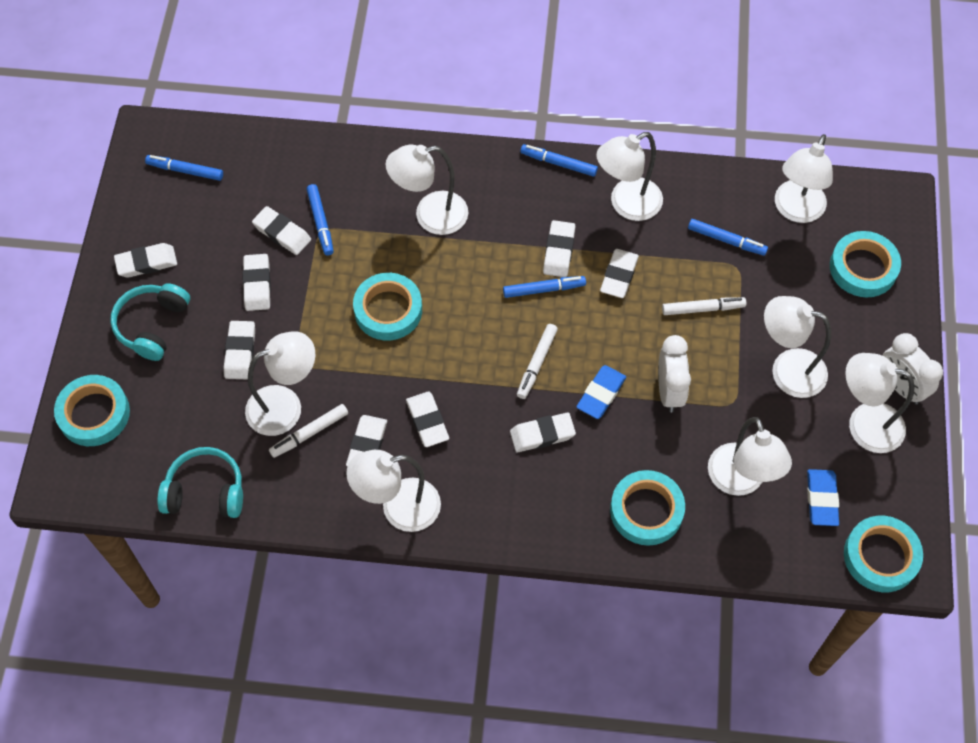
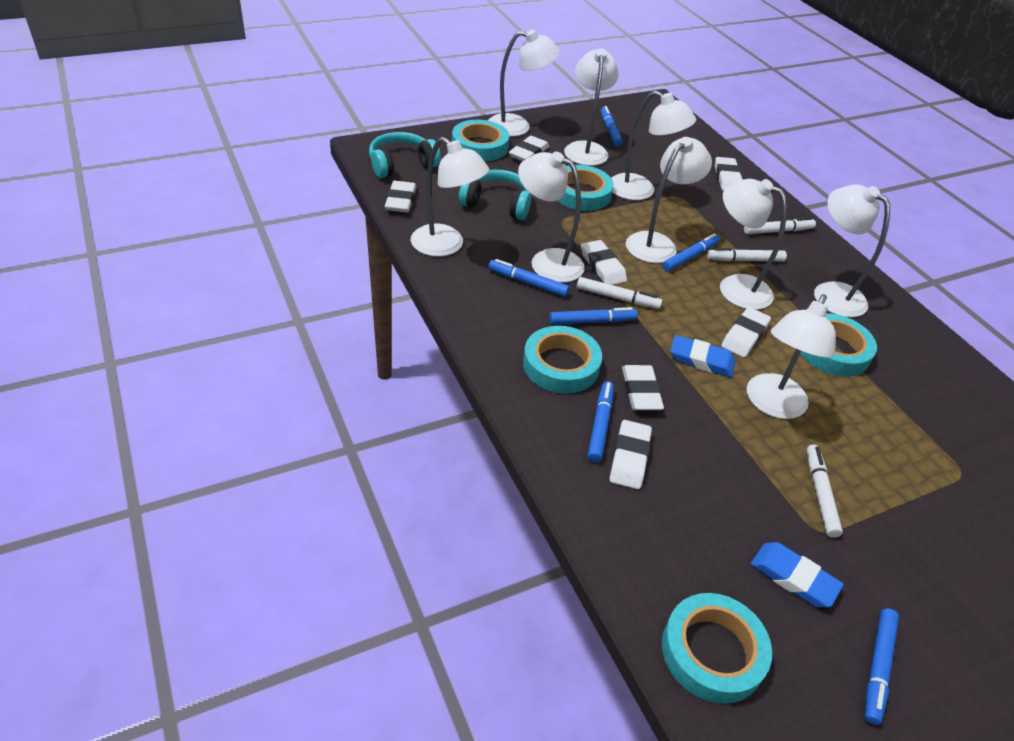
blue marker: 5 -> 6
white clock: 2 -> 0
white eraser: 9 -> 7
white lamp: 8 -> 9
white marker: 3 -> 4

------------------------------------------------------------------------

> [Aim of the exercise]
Without copying any images, transcribe the records exactly as they stand.

> [Solution to this exercise]
blue marker: 5 -> 6
white clock: 2 -> 0
white eraser: 9 -> 7
white lamp: 8 -> 9
white marker: 3 -> 4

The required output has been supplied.